[Opening Supplied data section]

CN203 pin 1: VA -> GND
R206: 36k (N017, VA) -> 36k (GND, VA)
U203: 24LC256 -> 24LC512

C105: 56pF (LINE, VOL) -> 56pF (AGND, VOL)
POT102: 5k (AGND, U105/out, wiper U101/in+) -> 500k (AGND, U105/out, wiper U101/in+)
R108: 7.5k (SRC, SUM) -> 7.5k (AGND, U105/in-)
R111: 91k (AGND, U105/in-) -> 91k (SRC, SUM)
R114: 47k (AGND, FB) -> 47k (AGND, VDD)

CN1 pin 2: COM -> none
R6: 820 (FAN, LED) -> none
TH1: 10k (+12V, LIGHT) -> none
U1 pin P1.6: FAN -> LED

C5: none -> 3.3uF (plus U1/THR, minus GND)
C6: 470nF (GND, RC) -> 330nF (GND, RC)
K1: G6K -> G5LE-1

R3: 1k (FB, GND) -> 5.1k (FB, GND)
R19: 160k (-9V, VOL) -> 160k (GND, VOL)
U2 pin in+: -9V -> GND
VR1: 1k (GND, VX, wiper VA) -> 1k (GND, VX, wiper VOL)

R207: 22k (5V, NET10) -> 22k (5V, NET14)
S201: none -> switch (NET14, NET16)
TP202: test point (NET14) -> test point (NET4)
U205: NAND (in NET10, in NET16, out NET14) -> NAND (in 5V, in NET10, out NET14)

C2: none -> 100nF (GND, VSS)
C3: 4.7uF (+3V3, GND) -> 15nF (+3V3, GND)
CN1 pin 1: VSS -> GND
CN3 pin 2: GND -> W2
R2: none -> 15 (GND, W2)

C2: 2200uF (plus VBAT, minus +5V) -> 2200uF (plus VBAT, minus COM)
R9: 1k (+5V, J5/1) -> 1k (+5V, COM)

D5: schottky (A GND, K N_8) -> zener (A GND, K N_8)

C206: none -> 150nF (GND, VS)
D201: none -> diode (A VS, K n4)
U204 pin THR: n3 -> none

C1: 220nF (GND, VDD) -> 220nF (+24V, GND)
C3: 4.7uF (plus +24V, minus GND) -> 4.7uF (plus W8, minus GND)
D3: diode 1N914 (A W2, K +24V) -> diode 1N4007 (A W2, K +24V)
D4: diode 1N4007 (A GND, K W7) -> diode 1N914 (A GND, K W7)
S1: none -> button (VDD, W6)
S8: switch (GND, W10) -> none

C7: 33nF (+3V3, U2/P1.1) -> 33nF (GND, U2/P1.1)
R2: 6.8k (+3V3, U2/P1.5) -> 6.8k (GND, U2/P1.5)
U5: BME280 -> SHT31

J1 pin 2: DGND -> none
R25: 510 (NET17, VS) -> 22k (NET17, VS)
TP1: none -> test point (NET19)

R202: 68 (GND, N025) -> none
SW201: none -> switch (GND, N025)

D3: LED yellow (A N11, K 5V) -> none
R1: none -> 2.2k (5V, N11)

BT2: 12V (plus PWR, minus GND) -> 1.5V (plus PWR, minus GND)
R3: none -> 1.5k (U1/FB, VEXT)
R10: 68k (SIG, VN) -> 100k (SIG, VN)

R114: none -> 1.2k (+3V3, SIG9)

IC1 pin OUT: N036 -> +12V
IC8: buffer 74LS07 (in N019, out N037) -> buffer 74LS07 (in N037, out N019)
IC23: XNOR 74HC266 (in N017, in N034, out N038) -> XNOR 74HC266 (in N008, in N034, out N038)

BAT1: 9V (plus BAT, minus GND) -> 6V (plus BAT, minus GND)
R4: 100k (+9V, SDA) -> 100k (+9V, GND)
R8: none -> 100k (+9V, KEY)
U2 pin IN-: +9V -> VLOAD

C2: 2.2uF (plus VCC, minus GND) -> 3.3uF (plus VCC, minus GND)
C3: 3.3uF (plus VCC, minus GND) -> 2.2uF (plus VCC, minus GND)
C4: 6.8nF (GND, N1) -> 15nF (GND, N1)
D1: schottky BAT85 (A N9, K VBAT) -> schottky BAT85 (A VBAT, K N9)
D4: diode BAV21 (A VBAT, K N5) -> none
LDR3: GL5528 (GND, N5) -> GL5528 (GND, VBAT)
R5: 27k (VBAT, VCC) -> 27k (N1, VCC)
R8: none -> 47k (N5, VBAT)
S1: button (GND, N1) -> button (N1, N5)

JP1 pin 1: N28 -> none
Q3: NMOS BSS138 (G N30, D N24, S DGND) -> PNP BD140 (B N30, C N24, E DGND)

[Closing Supplied data section]

* _Task brief_: Only the lines above from the line containing "C105: 56pF (LINE, VOL) -> 56pF (AGND, VOL)" through the line containing "VR1: 1k (GND, VX, wiper" should be retyped, exactly and with both ends included.

* _Response below_:
C105: 56pF (LINE, VOL) -> 56pF (AGND, VOL)
POT102: 5k (AGND, U105/out, wiper U101/in+) -> 500k (AGND, U105/out, wiper U101/in+)
R108: 7.5k (SRC, SUM) -> 7.5k (AGND, U105/in-)
R111: 91k (AGND, U105/in-) -> 91k (SRC, SUM)
R114: 47k (AGND, FB) -> 47k (AGND, VDD)

CN1 pin 2: COM -> none
R6: 820 (FAN, LED) -> none
TH1: 10k (+12V, LIGHT) -> none
U1 pin P1.6: FAN -> LED

C5: none -> 3.3uF (plus U1/THR, minus GND)
C6: 470nF (GND, RC) -> 330nF (GND, RC)
K1: G6K -> G5LE-1

R3: 1k (FB, GND) -> 5.1k (FB, GND)
R19: 160k (-9V, VOL) -> 160k (GND, VOL)
U2 pin in+: -9V -> GND
VR1: 1k (GND, VX, wiper VA) -> 1k (GND, VX, wiper VOL)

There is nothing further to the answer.